YOUR GOAL: Pull out every line below that holds the word "depth".

DATASET RECORDS:
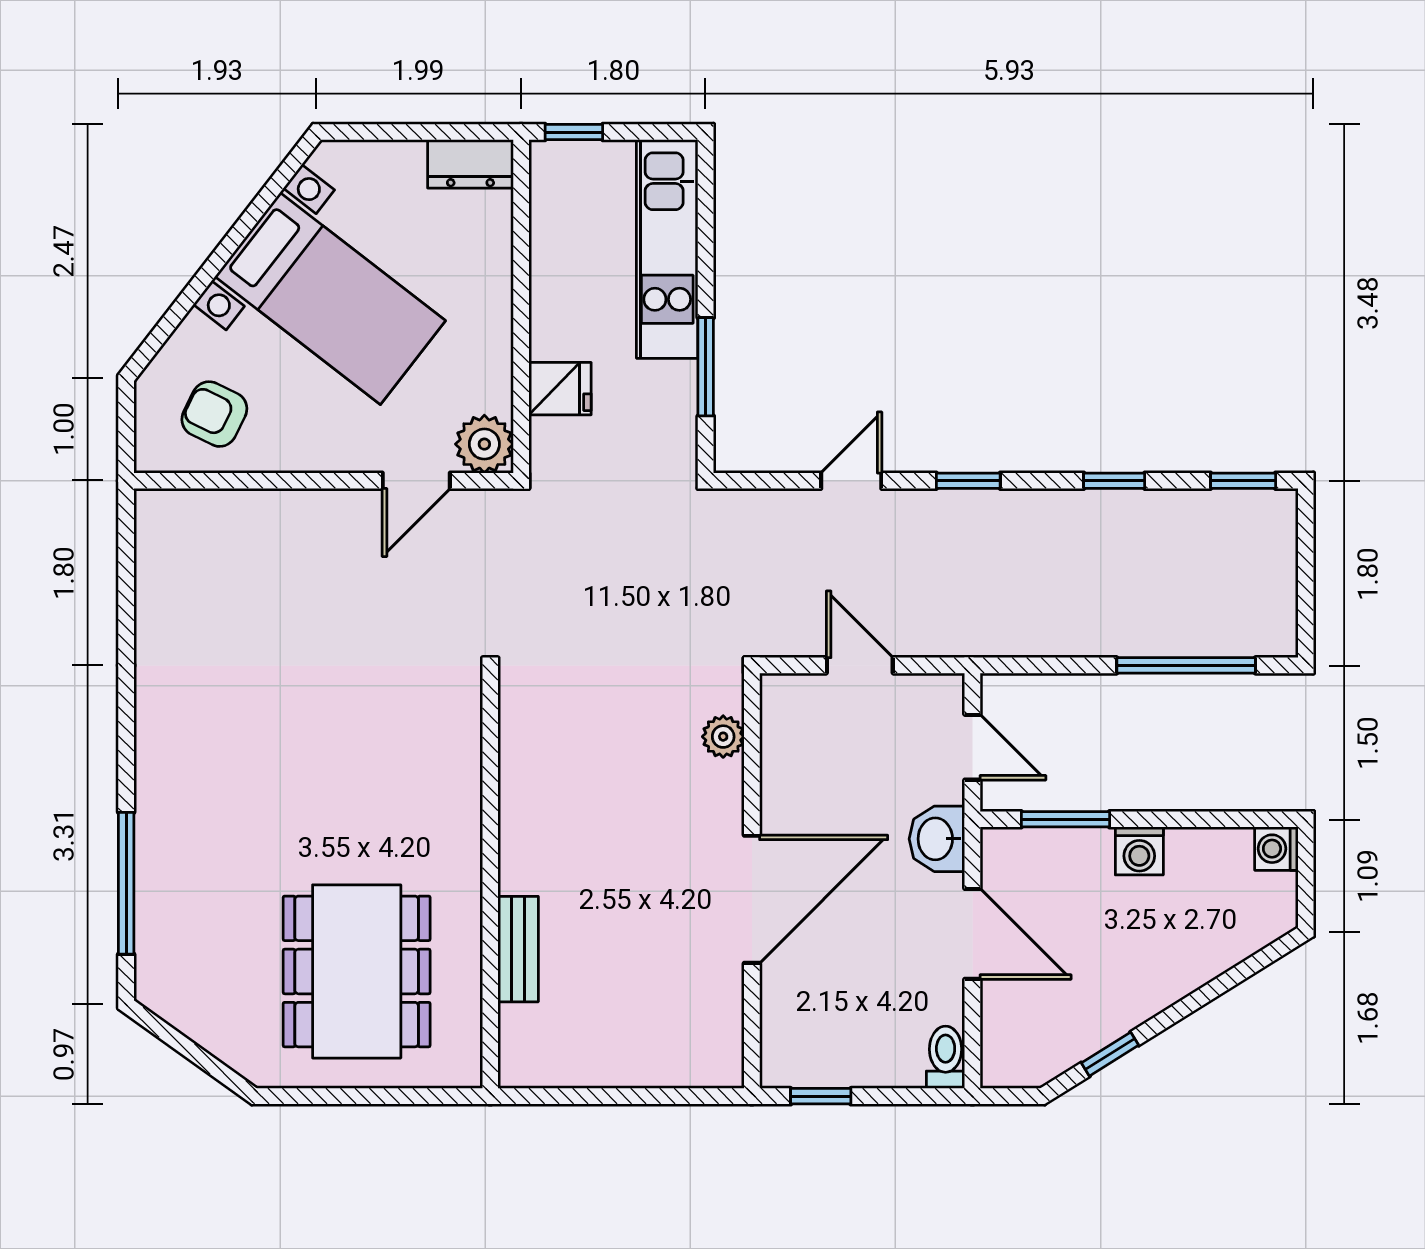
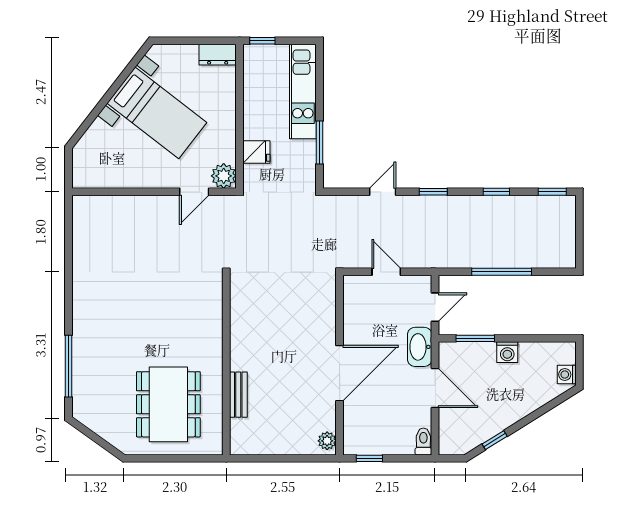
armchair: (214, 414) -> (107, 163), removed
window: (1186, 665) -> (502, 272), moved
plant: (723, 737) -> (327, 441), moved
door: (972, 747) -> (435, 307), hinge flipped
washbasin: (937, 839) -> (420, 347), width x1.38
washing machine: (1276, 849) -> (567, 375), moved

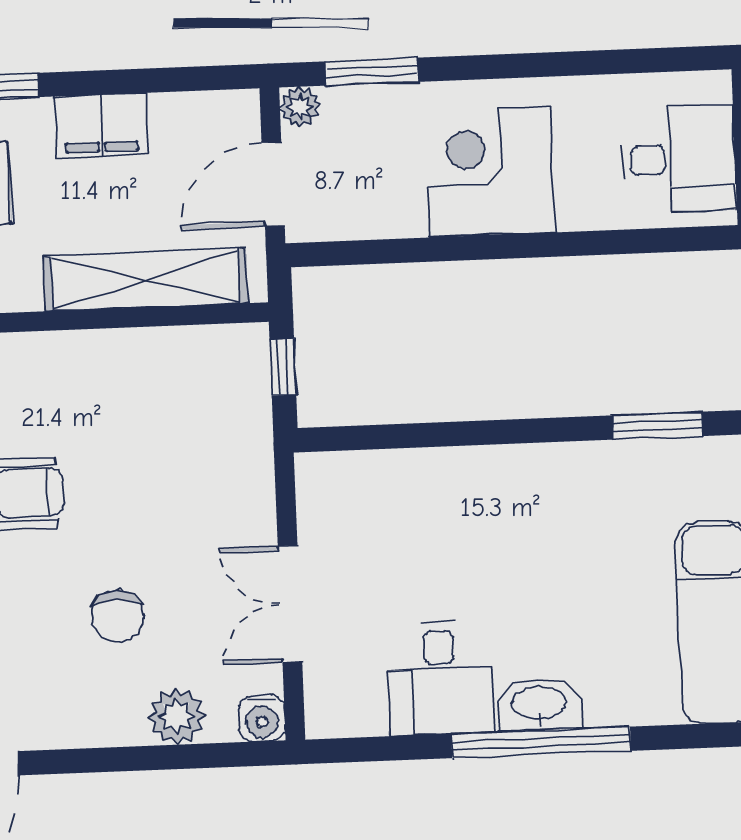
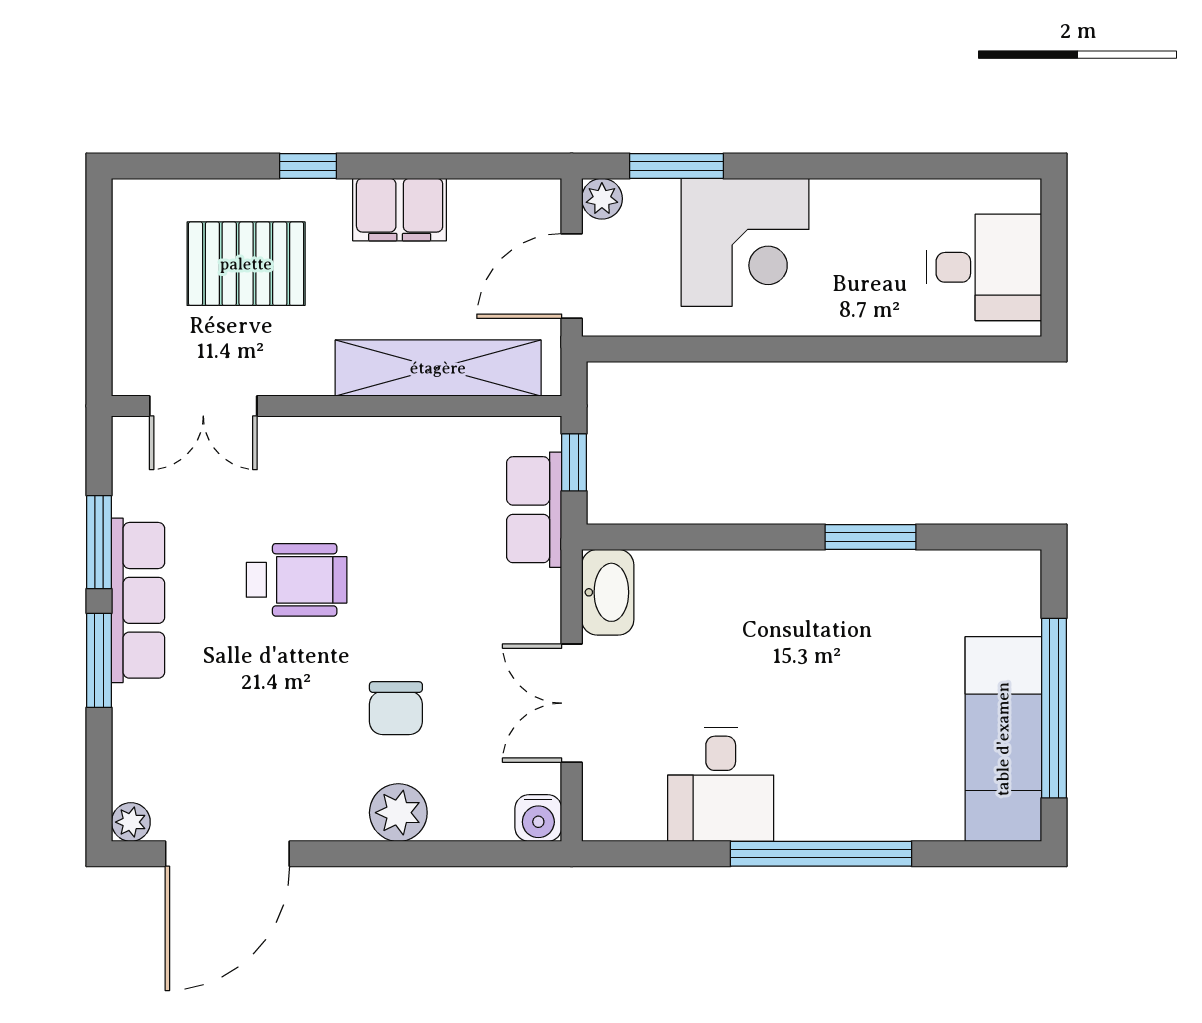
corner desk: (489, 172) -> (745, 242), moved, turned 180
row of seats: (246, 415) -> (534, 510), added
window: (657, 426) -> (871, 537), moved
washbasin: (539, 704) -> (608, 592), moved, turned 90
plant: (177, 716) -> (398, 813), moved

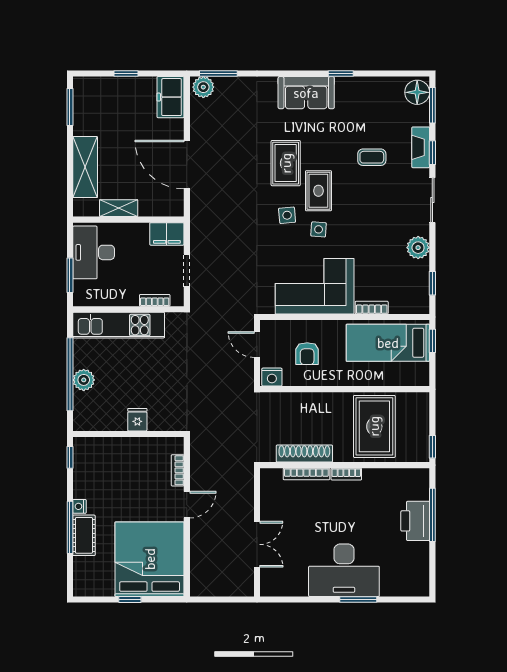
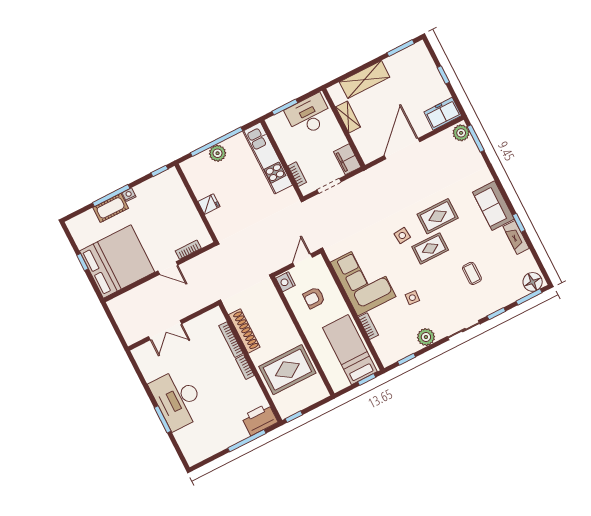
fireplace: (421, 147) -> (516, 237), moved, turned -90
side table: (319, 229) -> (412, 298), moved
printer: (415, 521) -> (260, 419), moved

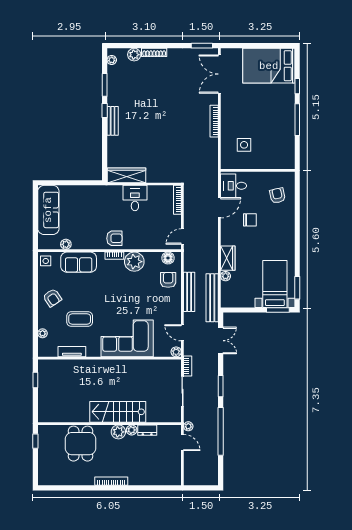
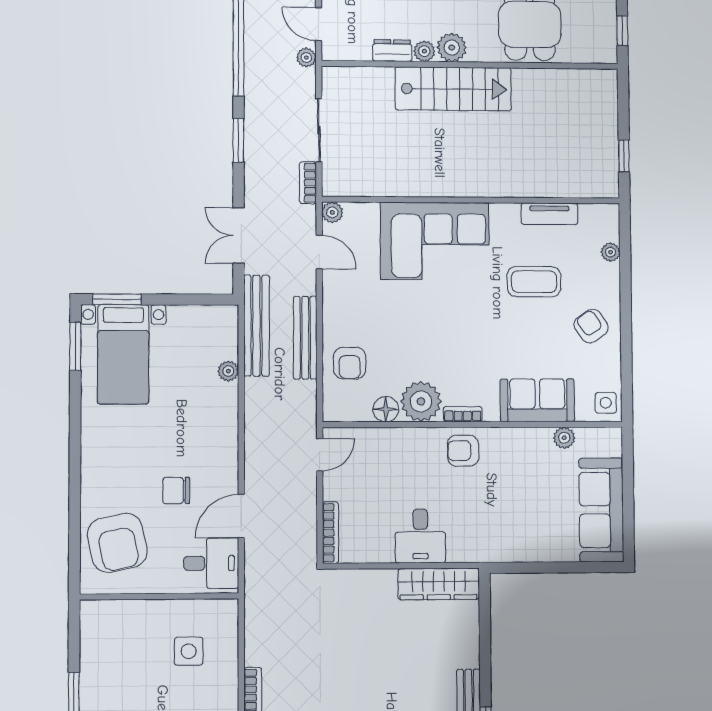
armchair: (277, 196) -> (117, 543), width x1.88, depth x1.88
floor lamp: (168, 258) -> (386, 409), moved
wardrobe: (228, 258) -> (224, 409), removed

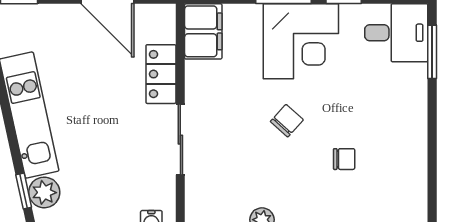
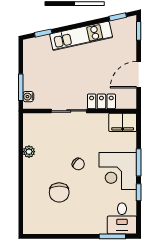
chair: (344, 159) -> (59, 192), width x1.87, depth x1.87
plant: (44, 192) -> (43, 43), removed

EXERCISE OUTPUT:
armchair: (277, 196) -> (117, 543), width x1.88, depth x1.88
chair: (344, 159) -> (59, 192), width x1.87, depth x1.87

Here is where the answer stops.